Lines holding the word "none" in the following material must be counted; give only the resulting number.

╭─ Source records

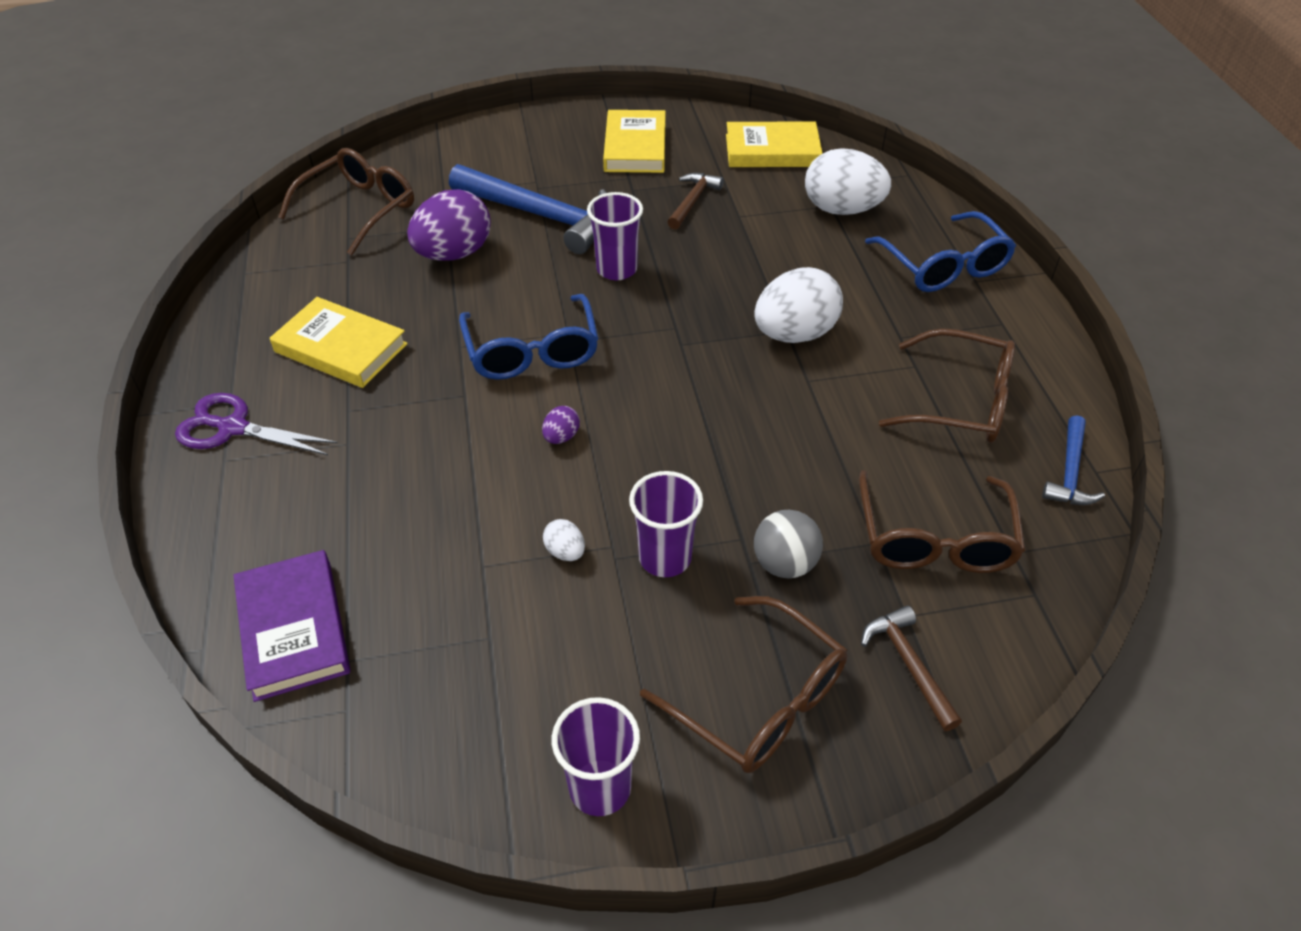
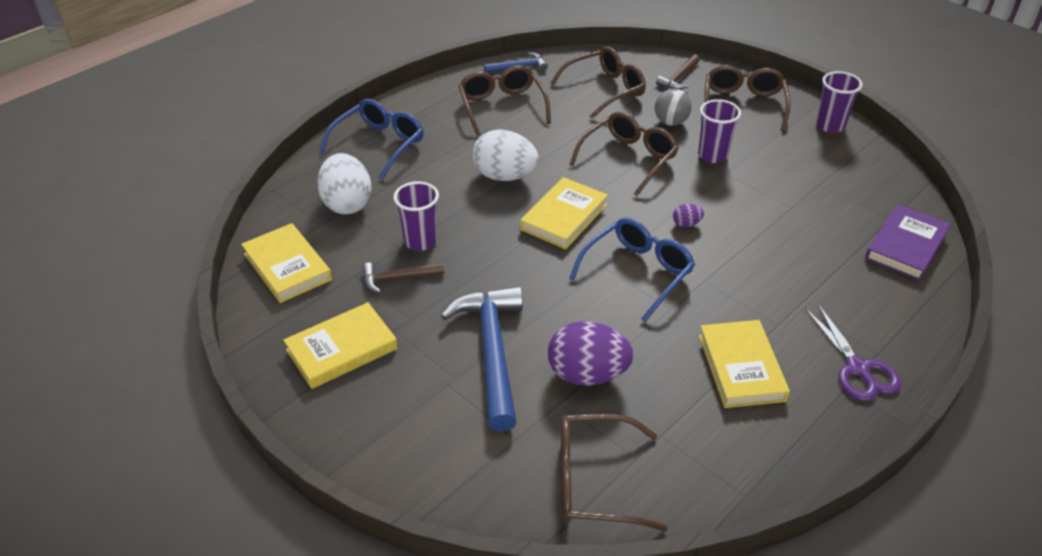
camera: 125 degrees left, 5 degrees down
white egg [543,519,585,561] -> none
purple cup [587,192,643,280] -> purple cup moved to [393,181,439,251]
none -> yellow book [520,177,608,249]
none -> brown glasses [569,112,679,196]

╰─

[Expected answer]: 3